Problem to solve:
The reply is to be an exact repetition of the entries that follow, with each picture left out.

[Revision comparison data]
_ _ _ _

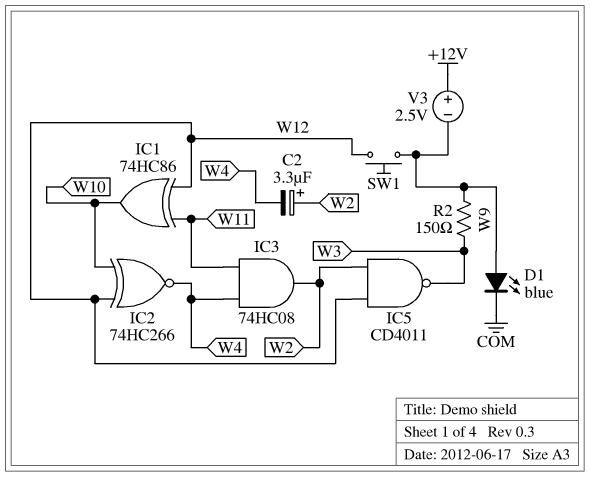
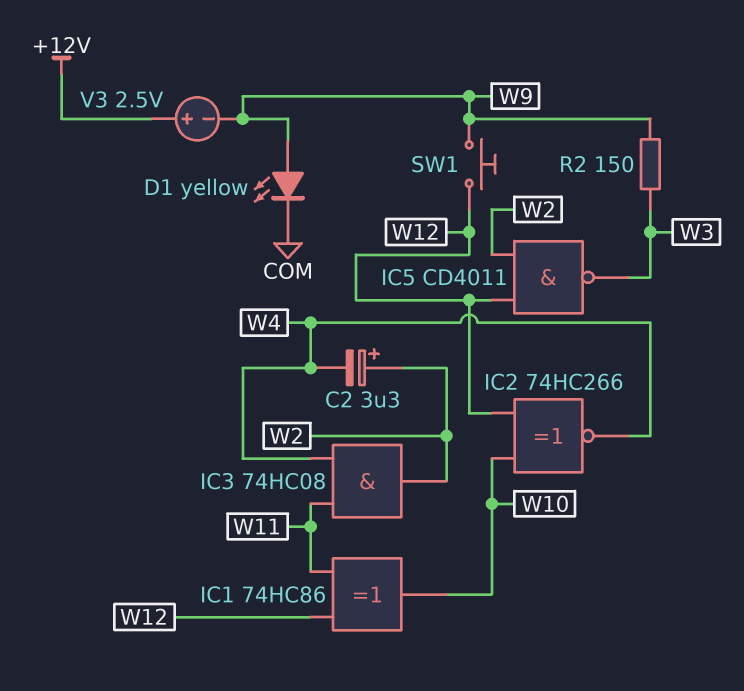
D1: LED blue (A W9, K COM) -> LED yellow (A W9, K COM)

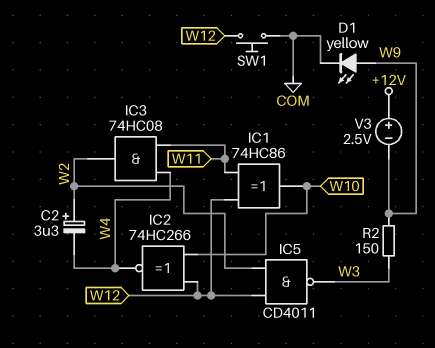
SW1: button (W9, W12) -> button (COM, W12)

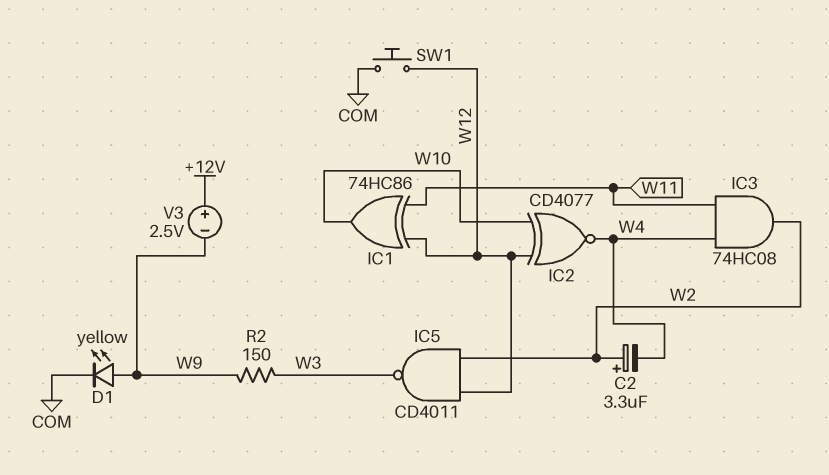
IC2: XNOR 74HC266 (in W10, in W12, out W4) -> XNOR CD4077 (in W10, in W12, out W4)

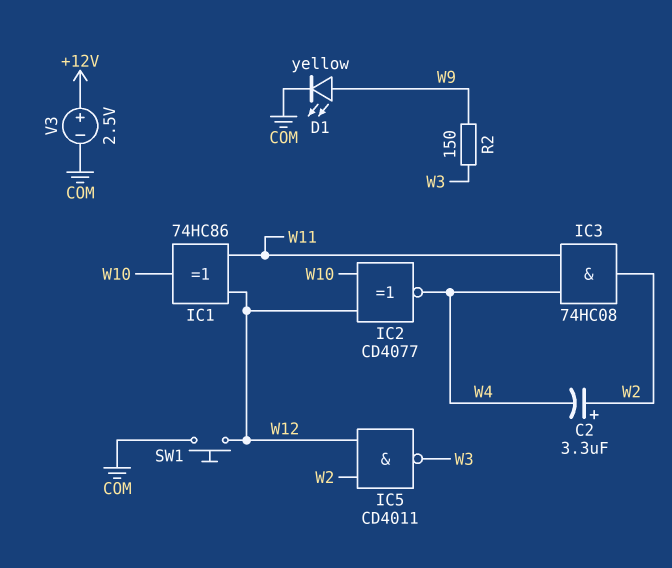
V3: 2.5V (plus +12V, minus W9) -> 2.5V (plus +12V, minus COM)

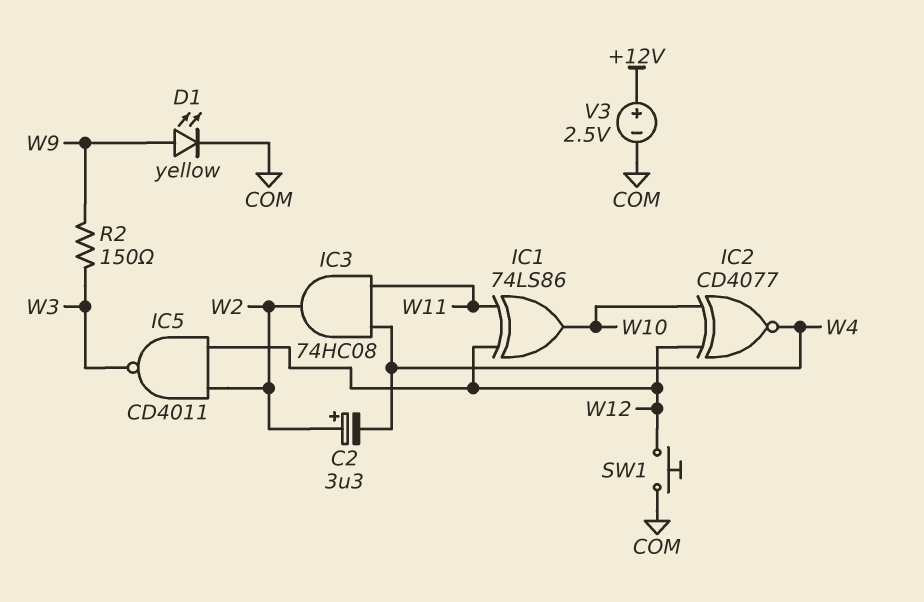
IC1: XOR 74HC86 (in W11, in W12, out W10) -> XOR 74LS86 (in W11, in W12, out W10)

_ _ _ _

Solution for this exercise:
D1: LED blue (A W9, K COM) -> LED yellow (A W9, K COM)

SW1: button (W9, W12) -> button (COM, W12)

IC2: XNOR 74HC266 (in W10, in W12, out W4) -> XNOR CD4077 (in W10, in W12, out W4)

V3: 2.5V (plus +12V, minus W9) -> 2.5V (plus +12V, minus COM)

IC1: XOR 74HC86 (in W11, in W12, out W10) -> XOR 74LS86 (in W11, in W12, out W10)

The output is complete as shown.